**To do**: Only one stretch of the records below is wanted: the lines from the one holding "HALL1: SS49E -> KY-003" through the one holding "SONAR: SRF05 -> JSN-SR04". Return it exactly, both ends included.

-------

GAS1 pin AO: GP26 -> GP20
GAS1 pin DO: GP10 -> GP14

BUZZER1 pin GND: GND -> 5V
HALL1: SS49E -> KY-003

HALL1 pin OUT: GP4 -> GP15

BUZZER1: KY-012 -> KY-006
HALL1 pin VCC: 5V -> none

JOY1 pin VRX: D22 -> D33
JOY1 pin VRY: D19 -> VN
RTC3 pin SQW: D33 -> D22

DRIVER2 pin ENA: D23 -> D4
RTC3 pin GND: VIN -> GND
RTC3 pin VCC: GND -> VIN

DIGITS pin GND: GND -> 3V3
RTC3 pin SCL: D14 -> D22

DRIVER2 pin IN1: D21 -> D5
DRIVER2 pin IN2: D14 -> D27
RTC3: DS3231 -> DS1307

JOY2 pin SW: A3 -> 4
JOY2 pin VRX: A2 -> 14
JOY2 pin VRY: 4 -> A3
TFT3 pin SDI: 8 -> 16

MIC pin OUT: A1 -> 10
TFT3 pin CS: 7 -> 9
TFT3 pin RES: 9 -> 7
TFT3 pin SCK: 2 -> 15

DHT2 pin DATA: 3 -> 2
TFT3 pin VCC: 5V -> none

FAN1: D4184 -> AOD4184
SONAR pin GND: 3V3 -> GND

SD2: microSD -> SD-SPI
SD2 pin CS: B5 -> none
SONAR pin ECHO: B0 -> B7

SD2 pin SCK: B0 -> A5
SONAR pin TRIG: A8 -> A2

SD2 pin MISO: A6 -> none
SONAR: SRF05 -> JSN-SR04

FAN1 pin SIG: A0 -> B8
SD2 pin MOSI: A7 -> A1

-------

**Response area**:
HALL1: SS49E -> KY-003

HALL1 pin OUT: GP4 -> GP15

BUZZER1: KY-012 -> KY-006
HALL1 pin VCC: 5V -> none

JOY1 pin VRX: D22 -> D33
JOY1 pin VRY: D19 -> VN
RTC3 pin SQW: D33 -> D22

DRIVER2 pin ENA: D23 -> D4
RTC3 pin GND: VIN -> GND
RTC3 pin VCC: GND -> VIN

DIGITS pin GND: GND -> 3V3
RTC3 pin SCL: D14 -> D22

DRIVER2 pin IN1: D21 -> D5
DRIVER2 pin IN2: D14 -> D27
RTC3: DS3231 -> DS1307

JOY2 pin SW: A3 -> 4
JOY2 pin VRX: A2 -> 14
JOY2 pin VRY: 4 -> A3
TFT3 pin SDI: 8 -> 16

MIC pin OUT: A1 -> 10
TFT3 pin CS: 7 -> 9
TFT3 pin RES: 9 -> 7
TFT3 pin SCK: 2 -> 15

DHT2 pin DATA: 3 -> 2
TFT3 pin VCC: 5V -> none

FAN1: D4184 -> AOD4184
SONAR pin GND: 3V3 -> GND

SD2: microSD -> SD-SPI
SD2 pin CS: B5 -> none
SONAR pin ECHO: B0 -> B7

SD2 pin SCK: B0 -> A5
SONAR pin TRIG: A8 -> A2

SD2 pin MISO: A6 -> none
SONAR: SRF05 -> JSN-SR04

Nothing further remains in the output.